Action item: I would like every record reproduced exactly, with the pictures left out.

Before-and-after object lists:
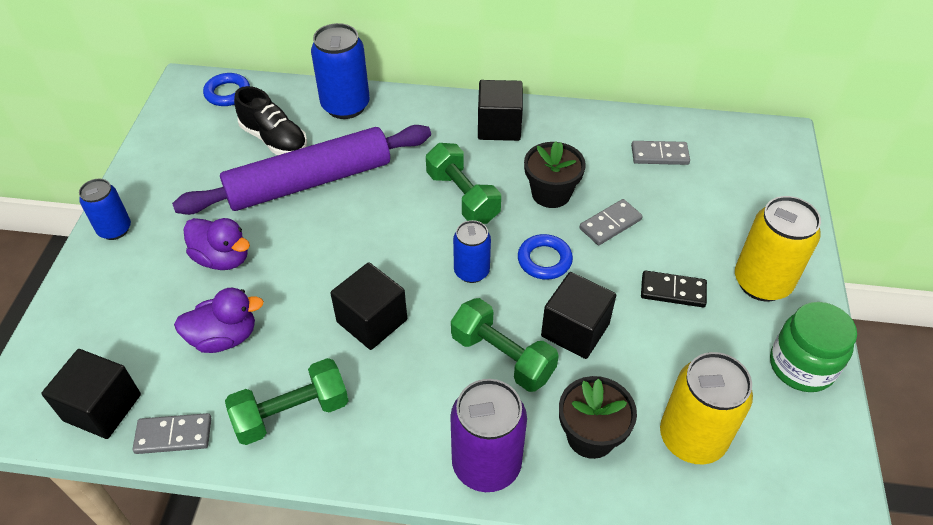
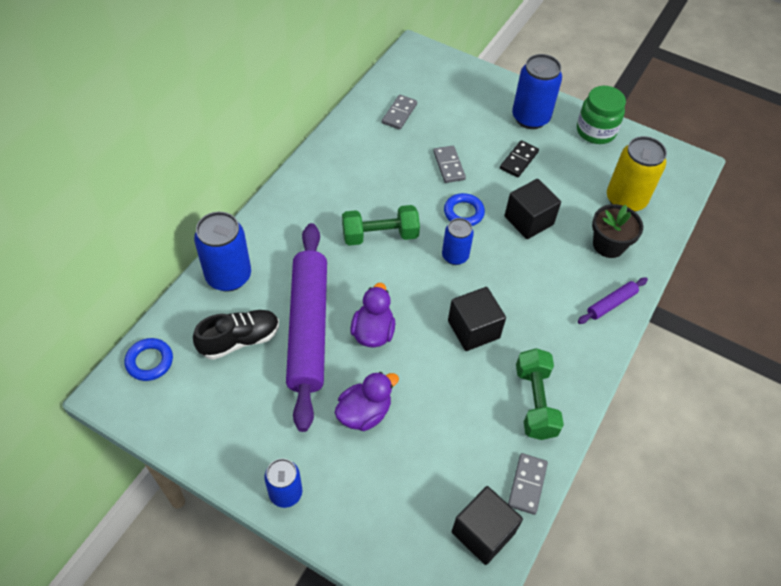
camera: 70 degrees left, 5 degrees up
(224, 337) = (448, 430): purple duck -> purple duck (373, 332)
(486, 464) = (611, 304): purple can -> purple rolling pin
(499, 126) = (317, 186): black cube -> none
(502, 357) = (534, 266): green dumbbell -> none
(551, 193) = (404, 184): black flower pot -> none
(761, 282) = (530, 118): yellow can -> blue can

Finished exercise:
camera: 70 degrees left, 5 degrees up
(224, 337) = (448, 430): purple duck -> purple duck (373, 332)
(486, 464) = (611, 304): purple can -> purple rolling pin
(499, 126) = (317, 186): black cube -> none
(502, 357) = (534, 266): green dumbbell -> none
(551, 193) = (404, 184): black flower pot -> none
(761, 282) = (530, 118): yellow can -> blue can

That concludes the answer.